— EXERCISE DIRECTIONS —
Below are records; reproduce exactly the lines from the one that has "plant: (498, 561)" through the one that has "round table: (249, 168)", ends included, and nothing more.

— RECORDED DATA —
§

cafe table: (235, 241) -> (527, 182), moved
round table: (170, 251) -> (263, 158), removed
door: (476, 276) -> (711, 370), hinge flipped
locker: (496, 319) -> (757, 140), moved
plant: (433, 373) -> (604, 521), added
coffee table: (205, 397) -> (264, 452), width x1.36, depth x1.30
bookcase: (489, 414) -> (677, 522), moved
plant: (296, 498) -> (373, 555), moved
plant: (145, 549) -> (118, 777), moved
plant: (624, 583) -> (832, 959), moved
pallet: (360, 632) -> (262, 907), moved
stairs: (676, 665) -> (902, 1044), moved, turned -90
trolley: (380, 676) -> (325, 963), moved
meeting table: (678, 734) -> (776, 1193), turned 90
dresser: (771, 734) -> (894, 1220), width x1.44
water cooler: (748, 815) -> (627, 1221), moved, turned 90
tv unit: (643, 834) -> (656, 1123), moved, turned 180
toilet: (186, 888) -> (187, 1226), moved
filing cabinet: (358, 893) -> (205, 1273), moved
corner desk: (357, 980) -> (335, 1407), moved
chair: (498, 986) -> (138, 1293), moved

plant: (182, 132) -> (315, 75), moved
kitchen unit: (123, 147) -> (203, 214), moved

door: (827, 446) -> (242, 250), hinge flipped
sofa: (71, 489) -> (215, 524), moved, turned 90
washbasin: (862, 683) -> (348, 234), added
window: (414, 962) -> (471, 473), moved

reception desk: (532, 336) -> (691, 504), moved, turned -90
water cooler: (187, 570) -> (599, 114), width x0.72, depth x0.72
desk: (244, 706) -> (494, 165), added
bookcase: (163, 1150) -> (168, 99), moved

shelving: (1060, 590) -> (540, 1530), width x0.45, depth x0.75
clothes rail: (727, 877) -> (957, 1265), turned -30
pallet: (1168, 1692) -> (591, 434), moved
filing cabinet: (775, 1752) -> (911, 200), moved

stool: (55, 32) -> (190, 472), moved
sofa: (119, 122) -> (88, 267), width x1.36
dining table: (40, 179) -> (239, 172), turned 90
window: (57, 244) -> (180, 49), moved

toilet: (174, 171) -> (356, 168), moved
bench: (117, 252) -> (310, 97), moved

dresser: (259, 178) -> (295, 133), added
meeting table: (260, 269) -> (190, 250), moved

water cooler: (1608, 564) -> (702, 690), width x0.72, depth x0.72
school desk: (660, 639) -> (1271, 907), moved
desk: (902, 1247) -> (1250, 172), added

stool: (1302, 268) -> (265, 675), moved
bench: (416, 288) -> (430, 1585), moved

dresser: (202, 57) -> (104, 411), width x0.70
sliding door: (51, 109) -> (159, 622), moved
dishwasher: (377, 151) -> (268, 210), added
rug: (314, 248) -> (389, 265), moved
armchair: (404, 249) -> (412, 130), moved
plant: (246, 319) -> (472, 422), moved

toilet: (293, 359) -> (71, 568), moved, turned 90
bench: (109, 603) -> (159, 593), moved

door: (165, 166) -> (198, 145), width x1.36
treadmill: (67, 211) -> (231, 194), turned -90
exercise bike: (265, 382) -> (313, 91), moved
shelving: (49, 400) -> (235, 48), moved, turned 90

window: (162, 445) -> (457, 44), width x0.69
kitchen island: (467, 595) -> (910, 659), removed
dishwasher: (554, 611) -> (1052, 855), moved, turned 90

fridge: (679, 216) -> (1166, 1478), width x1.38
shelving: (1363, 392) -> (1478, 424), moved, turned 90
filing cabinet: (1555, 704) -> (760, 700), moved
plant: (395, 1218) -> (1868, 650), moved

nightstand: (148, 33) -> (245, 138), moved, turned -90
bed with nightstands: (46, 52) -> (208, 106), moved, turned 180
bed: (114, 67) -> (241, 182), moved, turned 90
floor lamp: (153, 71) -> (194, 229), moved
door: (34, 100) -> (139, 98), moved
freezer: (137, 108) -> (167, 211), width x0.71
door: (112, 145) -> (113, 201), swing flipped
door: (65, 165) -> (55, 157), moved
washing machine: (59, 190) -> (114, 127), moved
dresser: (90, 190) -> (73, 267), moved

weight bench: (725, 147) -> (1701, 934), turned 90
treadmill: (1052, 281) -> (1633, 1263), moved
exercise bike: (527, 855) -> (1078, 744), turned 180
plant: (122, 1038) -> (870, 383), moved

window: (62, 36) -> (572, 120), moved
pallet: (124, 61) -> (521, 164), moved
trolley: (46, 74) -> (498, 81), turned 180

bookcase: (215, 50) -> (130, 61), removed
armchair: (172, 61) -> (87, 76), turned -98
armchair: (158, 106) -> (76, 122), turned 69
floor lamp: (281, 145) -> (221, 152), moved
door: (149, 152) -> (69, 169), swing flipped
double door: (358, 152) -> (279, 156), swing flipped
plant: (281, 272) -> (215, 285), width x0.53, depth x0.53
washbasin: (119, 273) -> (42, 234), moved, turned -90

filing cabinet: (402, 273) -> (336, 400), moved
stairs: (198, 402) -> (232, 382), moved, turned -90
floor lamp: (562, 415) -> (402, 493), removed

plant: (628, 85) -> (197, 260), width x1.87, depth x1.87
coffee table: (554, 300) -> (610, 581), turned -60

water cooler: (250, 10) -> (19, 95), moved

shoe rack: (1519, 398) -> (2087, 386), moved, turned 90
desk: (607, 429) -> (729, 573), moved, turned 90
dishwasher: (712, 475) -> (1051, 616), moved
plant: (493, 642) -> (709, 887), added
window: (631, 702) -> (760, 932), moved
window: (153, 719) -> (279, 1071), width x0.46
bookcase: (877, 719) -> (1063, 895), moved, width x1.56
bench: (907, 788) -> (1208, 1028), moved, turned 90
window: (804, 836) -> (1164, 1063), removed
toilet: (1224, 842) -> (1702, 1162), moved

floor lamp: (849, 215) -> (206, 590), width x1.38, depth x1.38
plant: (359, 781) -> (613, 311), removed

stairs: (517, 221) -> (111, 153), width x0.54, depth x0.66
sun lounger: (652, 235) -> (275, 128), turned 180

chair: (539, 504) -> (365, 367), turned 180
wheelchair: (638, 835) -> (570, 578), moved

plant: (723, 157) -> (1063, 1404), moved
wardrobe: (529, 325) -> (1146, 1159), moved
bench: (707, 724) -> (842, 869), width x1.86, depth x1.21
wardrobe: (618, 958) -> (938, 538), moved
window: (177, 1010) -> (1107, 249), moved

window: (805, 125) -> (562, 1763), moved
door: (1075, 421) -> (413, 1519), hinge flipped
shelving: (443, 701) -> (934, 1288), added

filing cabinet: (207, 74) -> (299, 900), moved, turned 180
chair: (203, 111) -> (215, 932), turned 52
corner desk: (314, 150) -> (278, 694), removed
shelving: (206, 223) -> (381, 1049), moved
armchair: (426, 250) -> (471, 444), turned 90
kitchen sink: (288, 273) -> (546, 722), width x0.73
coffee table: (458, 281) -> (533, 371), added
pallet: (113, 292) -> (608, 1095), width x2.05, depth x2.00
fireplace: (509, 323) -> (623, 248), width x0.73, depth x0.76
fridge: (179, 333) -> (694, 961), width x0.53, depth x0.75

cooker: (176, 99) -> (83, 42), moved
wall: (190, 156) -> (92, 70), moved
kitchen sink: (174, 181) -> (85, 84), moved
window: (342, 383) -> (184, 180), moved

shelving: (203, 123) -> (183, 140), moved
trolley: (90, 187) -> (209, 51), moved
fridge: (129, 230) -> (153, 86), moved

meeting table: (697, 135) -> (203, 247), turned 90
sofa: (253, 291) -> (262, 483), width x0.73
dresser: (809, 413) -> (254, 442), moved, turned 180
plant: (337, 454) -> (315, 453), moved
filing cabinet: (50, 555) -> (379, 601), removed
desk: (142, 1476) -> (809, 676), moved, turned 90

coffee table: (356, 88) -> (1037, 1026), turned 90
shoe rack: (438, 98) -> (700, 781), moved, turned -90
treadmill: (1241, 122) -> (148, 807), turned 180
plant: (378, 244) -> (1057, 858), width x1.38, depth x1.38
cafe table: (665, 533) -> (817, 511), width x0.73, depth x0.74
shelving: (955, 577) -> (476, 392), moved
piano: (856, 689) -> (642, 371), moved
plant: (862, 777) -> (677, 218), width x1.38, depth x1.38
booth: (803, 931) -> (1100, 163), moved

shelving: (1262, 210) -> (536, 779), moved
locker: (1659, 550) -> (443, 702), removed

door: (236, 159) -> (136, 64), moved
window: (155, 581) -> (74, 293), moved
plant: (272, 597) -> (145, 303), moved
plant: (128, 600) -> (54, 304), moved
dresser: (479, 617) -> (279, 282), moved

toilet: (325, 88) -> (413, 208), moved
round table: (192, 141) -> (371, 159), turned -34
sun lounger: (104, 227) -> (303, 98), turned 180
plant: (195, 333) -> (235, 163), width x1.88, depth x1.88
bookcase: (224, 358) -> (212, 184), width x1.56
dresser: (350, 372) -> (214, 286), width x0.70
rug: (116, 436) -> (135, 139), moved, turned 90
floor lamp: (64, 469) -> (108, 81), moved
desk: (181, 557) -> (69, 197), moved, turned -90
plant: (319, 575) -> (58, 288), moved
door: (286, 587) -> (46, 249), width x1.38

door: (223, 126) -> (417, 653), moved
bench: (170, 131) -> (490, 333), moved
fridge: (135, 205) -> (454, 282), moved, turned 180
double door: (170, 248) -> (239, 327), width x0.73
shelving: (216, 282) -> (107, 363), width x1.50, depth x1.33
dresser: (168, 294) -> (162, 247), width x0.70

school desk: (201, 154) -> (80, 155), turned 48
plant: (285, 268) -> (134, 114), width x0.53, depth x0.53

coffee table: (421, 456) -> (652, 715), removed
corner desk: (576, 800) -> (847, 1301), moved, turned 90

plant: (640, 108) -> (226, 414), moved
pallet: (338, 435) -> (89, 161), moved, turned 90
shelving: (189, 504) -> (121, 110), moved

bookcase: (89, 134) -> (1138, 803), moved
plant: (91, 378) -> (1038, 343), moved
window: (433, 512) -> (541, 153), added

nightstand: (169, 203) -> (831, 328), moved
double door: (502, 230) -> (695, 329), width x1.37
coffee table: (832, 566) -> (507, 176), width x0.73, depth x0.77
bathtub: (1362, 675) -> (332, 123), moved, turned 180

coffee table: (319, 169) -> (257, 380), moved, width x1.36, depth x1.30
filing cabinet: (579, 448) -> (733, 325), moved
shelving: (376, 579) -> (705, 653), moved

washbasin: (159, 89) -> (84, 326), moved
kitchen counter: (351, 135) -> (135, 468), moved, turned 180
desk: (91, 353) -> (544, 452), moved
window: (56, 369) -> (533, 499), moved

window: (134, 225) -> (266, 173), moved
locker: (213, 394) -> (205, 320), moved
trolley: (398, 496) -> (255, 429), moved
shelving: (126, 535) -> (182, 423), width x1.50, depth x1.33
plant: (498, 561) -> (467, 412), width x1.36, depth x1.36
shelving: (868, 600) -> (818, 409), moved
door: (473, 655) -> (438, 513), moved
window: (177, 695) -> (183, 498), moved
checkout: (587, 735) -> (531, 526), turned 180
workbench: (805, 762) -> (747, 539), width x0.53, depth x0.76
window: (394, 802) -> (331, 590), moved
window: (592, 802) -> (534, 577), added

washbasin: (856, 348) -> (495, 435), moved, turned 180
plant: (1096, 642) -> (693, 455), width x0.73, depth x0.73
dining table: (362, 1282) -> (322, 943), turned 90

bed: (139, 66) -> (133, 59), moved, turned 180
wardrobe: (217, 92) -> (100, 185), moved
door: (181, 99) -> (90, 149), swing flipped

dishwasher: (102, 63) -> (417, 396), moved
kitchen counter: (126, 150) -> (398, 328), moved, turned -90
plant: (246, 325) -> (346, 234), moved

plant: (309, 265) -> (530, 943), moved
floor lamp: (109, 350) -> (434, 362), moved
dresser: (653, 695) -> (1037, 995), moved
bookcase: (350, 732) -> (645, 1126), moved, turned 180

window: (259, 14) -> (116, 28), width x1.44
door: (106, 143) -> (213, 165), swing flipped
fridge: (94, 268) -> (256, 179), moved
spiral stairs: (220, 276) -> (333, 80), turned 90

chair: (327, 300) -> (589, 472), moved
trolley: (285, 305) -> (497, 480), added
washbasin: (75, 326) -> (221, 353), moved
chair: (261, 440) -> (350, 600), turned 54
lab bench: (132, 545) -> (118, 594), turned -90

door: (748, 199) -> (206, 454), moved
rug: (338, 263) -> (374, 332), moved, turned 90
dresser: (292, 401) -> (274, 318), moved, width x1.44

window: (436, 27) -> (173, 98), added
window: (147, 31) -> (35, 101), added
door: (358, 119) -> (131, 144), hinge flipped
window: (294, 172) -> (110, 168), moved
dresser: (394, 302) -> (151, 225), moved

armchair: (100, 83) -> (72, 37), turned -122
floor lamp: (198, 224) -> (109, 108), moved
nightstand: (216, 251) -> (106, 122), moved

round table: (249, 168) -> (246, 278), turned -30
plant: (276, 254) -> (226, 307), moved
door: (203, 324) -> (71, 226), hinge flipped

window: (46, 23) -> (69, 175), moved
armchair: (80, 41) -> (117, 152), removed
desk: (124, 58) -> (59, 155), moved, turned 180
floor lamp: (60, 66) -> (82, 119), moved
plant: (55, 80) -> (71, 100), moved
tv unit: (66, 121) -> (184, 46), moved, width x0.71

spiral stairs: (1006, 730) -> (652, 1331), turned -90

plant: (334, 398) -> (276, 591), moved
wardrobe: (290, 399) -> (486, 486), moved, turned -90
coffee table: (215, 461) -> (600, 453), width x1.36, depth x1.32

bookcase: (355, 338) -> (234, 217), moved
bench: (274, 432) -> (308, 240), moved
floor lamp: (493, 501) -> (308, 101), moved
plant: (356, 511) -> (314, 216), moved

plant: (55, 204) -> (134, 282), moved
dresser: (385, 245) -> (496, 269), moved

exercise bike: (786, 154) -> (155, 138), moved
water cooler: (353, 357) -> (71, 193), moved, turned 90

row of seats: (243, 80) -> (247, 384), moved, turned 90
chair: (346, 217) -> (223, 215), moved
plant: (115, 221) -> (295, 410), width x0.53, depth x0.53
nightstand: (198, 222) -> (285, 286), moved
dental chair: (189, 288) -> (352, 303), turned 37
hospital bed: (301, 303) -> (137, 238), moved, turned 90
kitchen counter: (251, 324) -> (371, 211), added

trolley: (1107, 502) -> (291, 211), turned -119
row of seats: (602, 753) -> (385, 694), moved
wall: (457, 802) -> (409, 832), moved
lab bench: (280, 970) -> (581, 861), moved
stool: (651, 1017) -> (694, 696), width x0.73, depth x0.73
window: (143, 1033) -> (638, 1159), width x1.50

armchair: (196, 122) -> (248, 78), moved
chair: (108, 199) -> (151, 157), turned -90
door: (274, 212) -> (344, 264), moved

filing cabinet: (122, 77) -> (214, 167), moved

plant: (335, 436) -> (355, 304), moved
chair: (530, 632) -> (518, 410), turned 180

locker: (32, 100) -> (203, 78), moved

§

— OUTPUT BELOW —
plant: (498, 561) -> (467, 412), width x1.36, depth x1.36
shelving: (868, 600) -> (818, 409), moved
door: (473, 655) -> (438, 513), moved
window: (177, 695) -> (183, 498), moved
checkout: (587, 735) -> (531, 526), turned 180
workbench: (805, 762) -> (747, 539), width x0.53, depth x0.76
window: (394, 802) -> (331, 590), moved
window: (592, 802) -> (534, 577), added

washbasin: (856, 348) -> (495, 435), moved, turned 180
plant: (1096, 642) -> (693, 455), width x0.73, depth x0.73
dining table: (362, 1282) -> (322, 943), turned 90

bed: (139, 66) -> (133, 59), moved, turned 180
wardrobe: (217, 92) -> (100, 185), moved
door: (181, 99) -> (90, 149), swing flipped

dishwasher: (102, 63) -> (417, 396), moved
kitchen counter: (126, 150) -> (398, 328), moved, turned -90
plant: (246, 325) -> (346, 234), moved

plant: (309, 265) -> (530, 943), moved
floor lamp: (109, 350) -> (434, 362), moved
dresser: (653, 695) -> (1037, 995), moved
bookcase: (350, 732) -> (645, 1126), moved, turned 180

window: (259, 14) -> (116, 28), width x1.44
door: (106, 143) -> (213, 165), swing flipped
fridge: (94, 268) -> (256, 179), moved
spiral stairs: (220, 276) -> (333, 80), turned 90

chair: (327, 300) -> (589, 472), moved
trolley: (285, 305) -> (497, 480), added
washbasin: (75, 326) -> (221, 353), moved
chair: (261, 440) -> (350, 600), turned 54
lab bench: (132, 545) -> (118, 594), turned -90

door: (748, 199) -> (206, 454), moved
rug: (338, 263) -> (374, 332), moved, turned 90
dresser: (292, 401) -> (274, 318), moved, width x1.44

window: (436, 27) -> (173, 98), added
window: (147, 31) -> (35, 101), added
door: (358, 119) -> (131, 144), hinge flipped
window: (294, 172) -> (110, 168), moved
dresser: (394, 302) -> (151, 225), moved

armchair: (100, 83) -> (72, 37), turned -122
floor lamp: (198, 224) -> (109, 108), moved
nightstand: (216, 251) -> (106, 122), moved

round table: (249, 168) -> (246, 278), turned -30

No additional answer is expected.